[Data extract Boundary: Start]

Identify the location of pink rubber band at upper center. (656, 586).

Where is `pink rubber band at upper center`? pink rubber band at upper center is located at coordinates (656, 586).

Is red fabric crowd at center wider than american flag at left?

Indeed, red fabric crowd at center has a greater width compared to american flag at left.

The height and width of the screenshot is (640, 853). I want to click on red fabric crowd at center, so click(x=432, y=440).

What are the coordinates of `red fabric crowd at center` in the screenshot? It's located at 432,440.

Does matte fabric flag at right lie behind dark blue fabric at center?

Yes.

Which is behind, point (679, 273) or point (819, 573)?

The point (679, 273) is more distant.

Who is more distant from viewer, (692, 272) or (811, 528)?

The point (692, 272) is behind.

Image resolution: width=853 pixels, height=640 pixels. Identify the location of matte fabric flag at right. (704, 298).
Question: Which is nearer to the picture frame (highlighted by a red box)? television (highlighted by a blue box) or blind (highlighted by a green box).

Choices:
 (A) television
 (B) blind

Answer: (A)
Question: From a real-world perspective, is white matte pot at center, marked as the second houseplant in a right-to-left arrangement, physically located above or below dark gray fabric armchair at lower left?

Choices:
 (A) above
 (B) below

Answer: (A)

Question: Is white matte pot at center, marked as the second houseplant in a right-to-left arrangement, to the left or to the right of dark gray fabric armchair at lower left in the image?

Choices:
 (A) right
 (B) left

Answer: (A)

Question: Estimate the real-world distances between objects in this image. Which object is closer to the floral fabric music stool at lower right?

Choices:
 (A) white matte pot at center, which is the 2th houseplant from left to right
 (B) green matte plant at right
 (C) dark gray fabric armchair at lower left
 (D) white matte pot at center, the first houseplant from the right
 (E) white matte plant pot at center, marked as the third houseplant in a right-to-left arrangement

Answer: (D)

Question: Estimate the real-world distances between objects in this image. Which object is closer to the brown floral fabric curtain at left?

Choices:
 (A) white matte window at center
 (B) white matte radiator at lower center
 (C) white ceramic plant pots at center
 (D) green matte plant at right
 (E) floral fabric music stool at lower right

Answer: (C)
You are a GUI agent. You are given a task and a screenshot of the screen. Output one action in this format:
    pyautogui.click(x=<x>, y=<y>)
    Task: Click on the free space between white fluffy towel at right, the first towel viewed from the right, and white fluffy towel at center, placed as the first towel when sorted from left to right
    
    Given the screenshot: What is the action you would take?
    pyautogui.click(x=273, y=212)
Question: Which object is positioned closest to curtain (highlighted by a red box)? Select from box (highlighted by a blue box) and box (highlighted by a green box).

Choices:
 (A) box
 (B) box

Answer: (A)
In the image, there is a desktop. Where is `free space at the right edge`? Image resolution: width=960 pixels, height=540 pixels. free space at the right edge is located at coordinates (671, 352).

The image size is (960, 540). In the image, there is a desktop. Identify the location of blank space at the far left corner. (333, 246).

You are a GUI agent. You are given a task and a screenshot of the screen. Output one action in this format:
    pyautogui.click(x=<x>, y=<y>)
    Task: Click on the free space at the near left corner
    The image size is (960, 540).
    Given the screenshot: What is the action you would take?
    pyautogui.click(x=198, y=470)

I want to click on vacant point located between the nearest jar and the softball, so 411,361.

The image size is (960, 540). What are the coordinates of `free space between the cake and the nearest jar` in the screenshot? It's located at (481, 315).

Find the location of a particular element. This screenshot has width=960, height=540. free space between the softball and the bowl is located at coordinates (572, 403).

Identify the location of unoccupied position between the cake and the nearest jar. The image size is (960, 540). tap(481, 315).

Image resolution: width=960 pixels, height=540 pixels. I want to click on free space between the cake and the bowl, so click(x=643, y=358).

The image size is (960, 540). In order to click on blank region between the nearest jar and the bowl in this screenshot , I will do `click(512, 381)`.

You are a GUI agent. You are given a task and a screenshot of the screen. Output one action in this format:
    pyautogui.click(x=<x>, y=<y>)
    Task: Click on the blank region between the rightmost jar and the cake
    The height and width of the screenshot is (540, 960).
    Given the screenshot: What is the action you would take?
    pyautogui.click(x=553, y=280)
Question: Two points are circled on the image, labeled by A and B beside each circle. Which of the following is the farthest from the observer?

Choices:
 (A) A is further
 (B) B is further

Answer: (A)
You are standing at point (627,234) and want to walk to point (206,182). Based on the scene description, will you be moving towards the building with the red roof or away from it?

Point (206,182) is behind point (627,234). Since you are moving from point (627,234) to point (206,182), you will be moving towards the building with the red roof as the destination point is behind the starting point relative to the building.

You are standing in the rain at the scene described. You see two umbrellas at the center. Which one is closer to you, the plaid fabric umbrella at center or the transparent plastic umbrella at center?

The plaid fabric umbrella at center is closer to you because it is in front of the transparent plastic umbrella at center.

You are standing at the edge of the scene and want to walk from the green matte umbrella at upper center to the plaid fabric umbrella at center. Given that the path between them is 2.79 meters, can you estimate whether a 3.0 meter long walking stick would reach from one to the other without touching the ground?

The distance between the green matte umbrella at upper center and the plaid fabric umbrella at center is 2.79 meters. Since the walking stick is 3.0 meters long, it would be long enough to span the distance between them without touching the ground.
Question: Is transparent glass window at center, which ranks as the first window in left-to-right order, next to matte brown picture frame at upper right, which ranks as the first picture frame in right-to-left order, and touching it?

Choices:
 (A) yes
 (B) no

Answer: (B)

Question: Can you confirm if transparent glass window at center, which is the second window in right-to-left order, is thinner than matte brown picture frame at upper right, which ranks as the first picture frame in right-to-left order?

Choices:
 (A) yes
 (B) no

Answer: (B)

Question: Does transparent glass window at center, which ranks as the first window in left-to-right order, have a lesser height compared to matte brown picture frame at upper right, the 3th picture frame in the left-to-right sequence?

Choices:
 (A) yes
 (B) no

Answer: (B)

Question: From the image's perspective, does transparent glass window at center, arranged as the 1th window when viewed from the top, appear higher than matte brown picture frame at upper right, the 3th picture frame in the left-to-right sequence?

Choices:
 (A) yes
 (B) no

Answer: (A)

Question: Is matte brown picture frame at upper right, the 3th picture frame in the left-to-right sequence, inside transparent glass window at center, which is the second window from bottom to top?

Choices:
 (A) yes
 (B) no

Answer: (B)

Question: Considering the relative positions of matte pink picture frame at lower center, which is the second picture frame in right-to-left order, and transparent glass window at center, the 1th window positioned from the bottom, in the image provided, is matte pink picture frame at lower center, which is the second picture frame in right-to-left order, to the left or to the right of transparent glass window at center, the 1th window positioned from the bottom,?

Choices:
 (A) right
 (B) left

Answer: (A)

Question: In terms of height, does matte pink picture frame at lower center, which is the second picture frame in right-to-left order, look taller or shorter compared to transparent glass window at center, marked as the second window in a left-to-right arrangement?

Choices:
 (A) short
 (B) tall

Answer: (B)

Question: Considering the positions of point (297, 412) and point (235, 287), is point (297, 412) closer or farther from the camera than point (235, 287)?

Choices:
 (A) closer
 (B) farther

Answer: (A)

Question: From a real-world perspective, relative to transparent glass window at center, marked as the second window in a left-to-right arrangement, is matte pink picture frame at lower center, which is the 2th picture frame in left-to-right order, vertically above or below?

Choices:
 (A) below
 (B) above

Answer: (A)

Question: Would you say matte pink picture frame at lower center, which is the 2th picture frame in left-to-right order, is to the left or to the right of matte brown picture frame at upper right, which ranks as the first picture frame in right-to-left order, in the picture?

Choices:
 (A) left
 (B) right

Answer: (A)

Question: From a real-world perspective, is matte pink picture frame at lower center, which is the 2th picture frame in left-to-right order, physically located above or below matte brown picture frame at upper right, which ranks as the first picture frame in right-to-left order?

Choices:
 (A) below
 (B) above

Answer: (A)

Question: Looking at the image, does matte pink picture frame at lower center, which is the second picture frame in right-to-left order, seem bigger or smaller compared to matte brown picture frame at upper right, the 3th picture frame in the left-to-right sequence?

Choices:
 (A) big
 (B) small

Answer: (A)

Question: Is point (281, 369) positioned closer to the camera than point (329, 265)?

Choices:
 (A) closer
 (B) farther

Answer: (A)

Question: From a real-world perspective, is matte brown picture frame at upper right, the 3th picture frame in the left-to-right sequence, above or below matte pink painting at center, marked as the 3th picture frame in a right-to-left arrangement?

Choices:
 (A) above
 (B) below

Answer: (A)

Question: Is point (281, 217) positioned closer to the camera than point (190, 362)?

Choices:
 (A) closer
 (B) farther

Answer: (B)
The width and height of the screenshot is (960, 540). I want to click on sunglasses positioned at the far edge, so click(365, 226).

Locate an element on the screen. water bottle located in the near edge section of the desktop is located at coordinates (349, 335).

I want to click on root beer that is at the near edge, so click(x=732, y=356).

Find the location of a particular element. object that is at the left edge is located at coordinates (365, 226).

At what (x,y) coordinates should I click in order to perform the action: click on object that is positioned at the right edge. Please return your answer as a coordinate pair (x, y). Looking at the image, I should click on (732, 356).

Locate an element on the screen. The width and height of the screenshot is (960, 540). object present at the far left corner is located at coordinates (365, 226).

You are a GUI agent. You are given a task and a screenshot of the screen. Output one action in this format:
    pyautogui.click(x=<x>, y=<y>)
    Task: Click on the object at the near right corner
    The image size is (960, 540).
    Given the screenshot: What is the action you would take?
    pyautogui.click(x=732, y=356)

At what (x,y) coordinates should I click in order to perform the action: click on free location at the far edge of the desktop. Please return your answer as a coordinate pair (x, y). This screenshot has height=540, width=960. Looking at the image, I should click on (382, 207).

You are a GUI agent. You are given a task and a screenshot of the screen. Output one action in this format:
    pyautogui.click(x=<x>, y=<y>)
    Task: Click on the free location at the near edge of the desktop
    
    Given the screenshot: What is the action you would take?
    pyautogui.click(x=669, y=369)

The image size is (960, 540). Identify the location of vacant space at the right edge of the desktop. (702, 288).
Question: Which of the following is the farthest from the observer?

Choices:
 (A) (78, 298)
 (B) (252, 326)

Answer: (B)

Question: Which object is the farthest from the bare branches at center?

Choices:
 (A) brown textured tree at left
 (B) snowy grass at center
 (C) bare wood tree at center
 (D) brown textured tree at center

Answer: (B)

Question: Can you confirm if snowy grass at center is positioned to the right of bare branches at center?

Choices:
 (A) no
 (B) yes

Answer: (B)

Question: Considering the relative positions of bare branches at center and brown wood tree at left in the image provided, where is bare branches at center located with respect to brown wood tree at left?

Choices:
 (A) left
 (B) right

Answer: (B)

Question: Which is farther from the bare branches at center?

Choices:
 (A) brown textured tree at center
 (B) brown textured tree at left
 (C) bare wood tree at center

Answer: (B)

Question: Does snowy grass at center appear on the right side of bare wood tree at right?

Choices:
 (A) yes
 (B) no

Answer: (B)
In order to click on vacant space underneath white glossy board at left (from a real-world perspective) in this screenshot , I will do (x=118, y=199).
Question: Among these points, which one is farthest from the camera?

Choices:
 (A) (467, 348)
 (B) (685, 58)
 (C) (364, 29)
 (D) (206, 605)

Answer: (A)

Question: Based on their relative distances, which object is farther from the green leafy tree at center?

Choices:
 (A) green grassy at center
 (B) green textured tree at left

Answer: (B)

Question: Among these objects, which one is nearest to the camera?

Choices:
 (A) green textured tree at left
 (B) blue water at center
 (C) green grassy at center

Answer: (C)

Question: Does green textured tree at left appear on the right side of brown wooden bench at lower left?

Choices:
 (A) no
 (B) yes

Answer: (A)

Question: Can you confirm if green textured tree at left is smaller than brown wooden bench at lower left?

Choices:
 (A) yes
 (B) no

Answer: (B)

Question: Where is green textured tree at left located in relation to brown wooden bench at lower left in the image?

[Data extract Boundary: End]

• Work task
Copy out, word for word, the lines of the entries between the line holding "Answer: (D)" and the line holding "The image size is (960, 540). What", inclusive.

• Output for this exercise
Answer: (D)

Question: Estimate the real-world distances between objects in this image. Which object is closer to the brown floral fabric curtain at left?

Choices:
 (A) white matte window at center
 (B) white matte radiator at lower center
 (C) white ceramic plant pots at center
 (D) green matte plant at right
 (E) floral fabric music stool at lower right

Answer: (C)
You are a GUI agent. You are given a task and a screenshot of the screen. Output one action in this format:
    pyautogui.click(x=<x>, y=<y>)
    Task: Click on the free space between white fluffy towel at right, the first towel viewed from the right, and white fluffy towel at center, placed as the first towel when sorted from left to right
    
    Given the screenshot: What is the action you would take?
    pyautogui.click(x=273, y=212)
Question: Which object is positioned closest to curtain (highlighted by a red box)? Select from box (highlighted by a blue box) and box (highlighted by a green box).

Choices:
 (A) box
 (B) box

Answer: (A)
In the image, there is a desktop. Where is `free space at the right edge`? Image resolution: width=960 pixels, height=540 pixels. free space at the right edge is located at coordinates (671, 352).

The image size is (960, 540). In the image, there is a desktop. Identify the location of blank space at the far left corner. (333, 246).

You are a GUI agent. You are given a task and a screenshot of the screen. Output one action in this format:
    pyautogui.click(x=<x>, y=<y>)
    Task: Click on the free space at the near left corner
    The image size is (960, 540).
    Given the screenshot: What is the action you would take?
    pyautogui.click(x=198, y=470)

I want to click on vacant point located between the nearest jar and the softball, so 411,361.

The image size is (960, 540). What are the coordinates of `free space between the cake and the nearest jar` in the screenshot? It's located at (481, 315).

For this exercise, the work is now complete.